PROBLEM: Retype precisely the section of the data that starts at the line containing "(276, 561) = (132, 268): pink" and runs to its final line, ends included.

PROVIDED DATA:
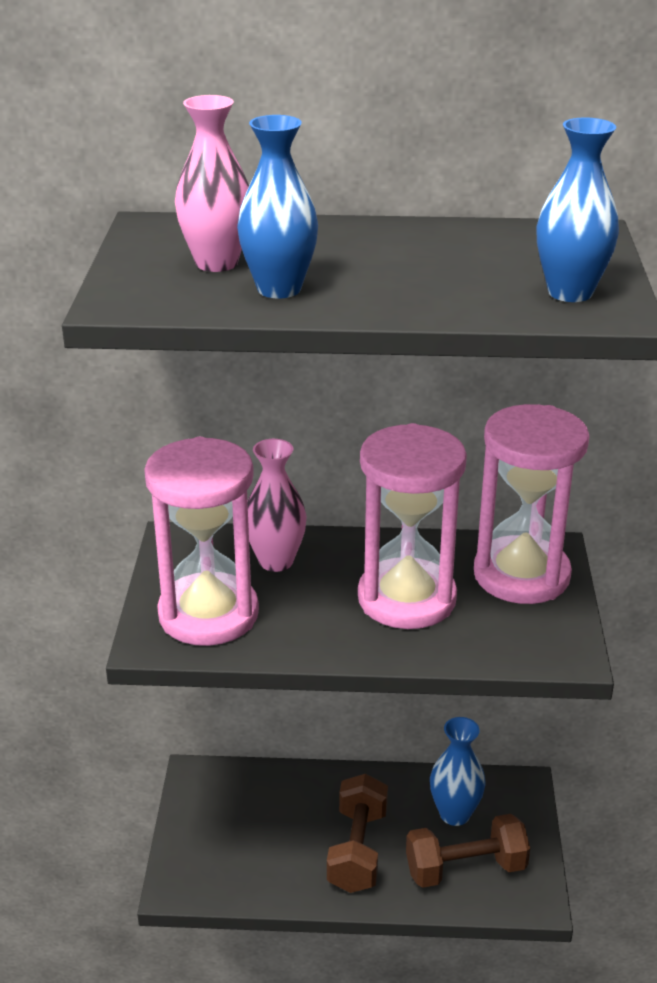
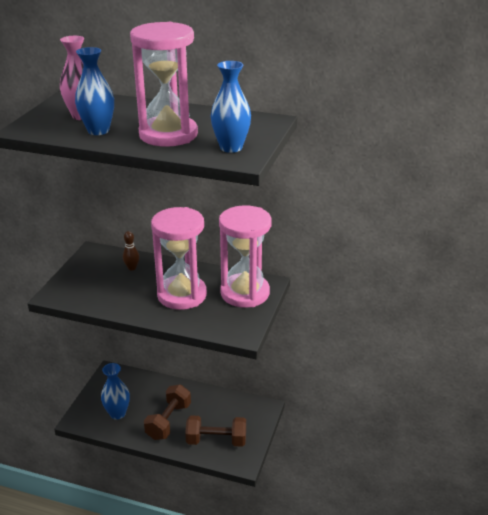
camera: 15 degrees right, 0 degrees up
(208, 614) = (86, 287): pink hourglass -> pink hourglass (168, 135)
(276, 561) = (132, 268): pink vase -> brown bowling pin
(454, 814) = (224, 414): blue vase -> blue vase (117, 413)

TASK RESULT:
(276, 561) = (132, 268): pink vase -> brown bowling pin
(454, 814) = (224, 414): blue vase -> blue vase (117, 413)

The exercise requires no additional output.